* **WORK TO COMPLETE**: Your answer should be one number: the count of lines in the records that include the word "scissors".

* **PROVIDED RECORDS**:
----
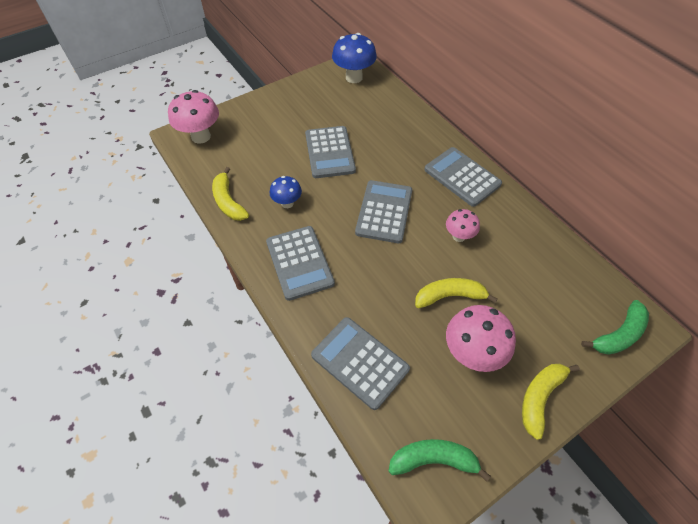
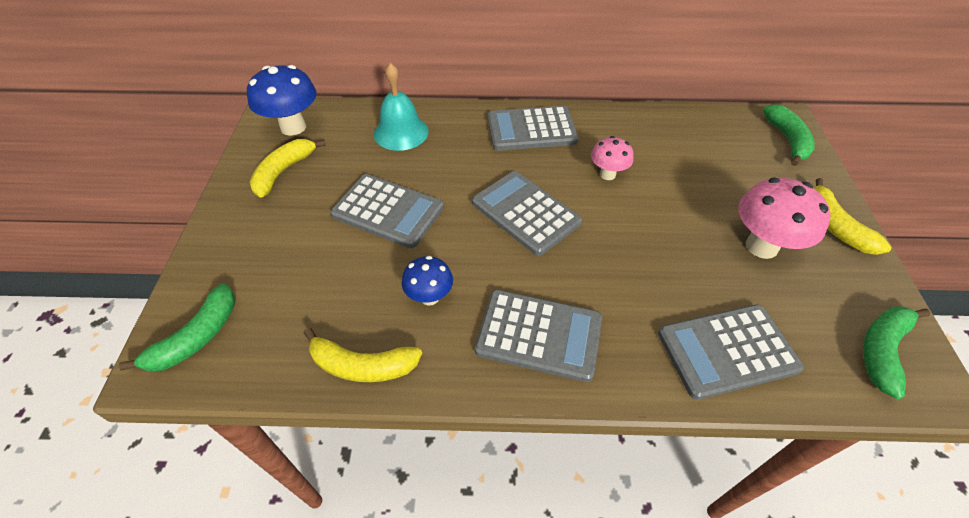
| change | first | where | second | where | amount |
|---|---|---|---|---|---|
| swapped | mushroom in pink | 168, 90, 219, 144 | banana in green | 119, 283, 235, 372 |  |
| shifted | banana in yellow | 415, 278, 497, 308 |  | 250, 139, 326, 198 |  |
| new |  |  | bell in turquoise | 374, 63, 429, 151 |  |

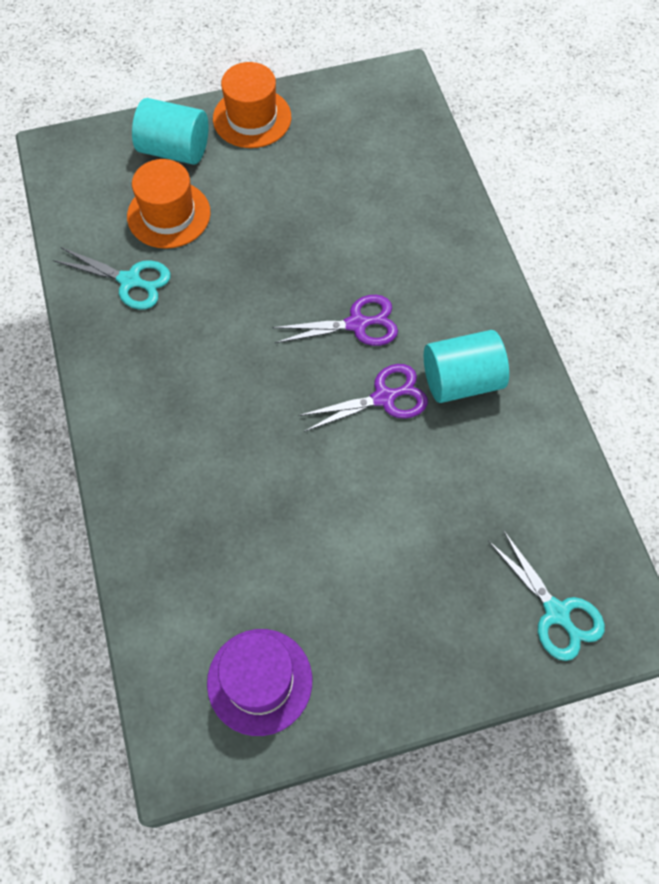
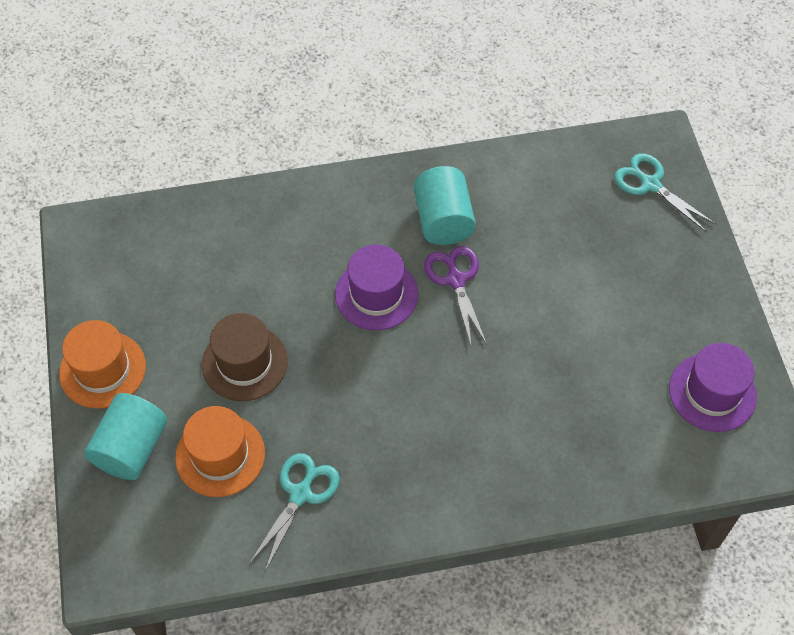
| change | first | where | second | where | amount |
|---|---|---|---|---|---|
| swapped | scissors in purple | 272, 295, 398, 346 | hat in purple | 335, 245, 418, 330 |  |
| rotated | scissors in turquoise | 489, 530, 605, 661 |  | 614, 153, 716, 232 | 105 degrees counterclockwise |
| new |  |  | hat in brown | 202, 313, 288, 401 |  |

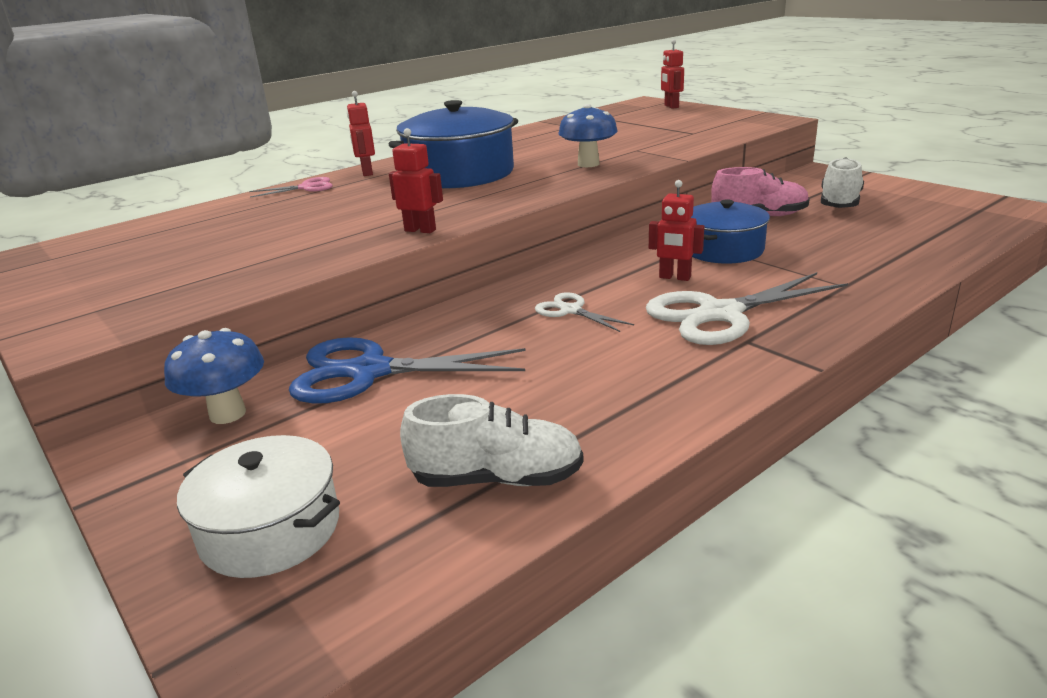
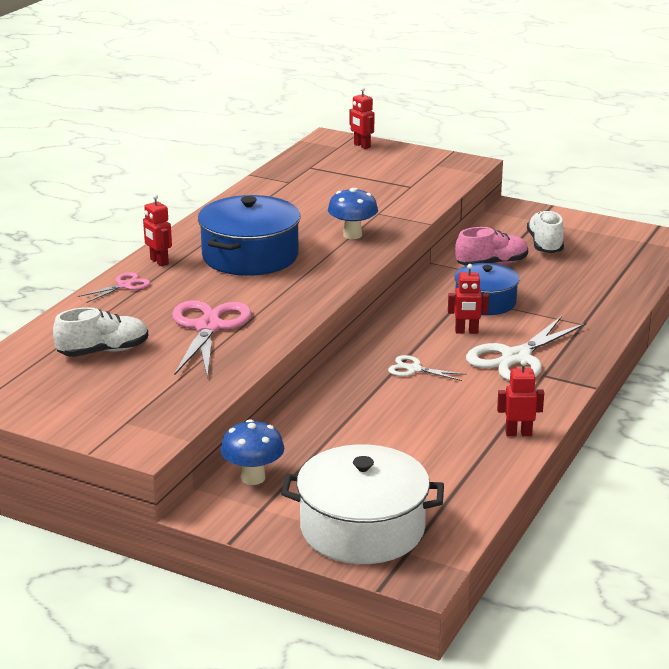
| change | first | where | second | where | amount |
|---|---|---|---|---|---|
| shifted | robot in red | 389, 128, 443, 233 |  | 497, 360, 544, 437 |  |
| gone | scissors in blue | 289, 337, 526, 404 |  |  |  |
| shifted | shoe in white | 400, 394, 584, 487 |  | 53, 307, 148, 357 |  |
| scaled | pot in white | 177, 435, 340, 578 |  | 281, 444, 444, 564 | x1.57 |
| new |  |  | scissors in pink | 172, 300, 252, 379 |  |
----
* **RESPONSE FOR THIS EXERCISE**: 4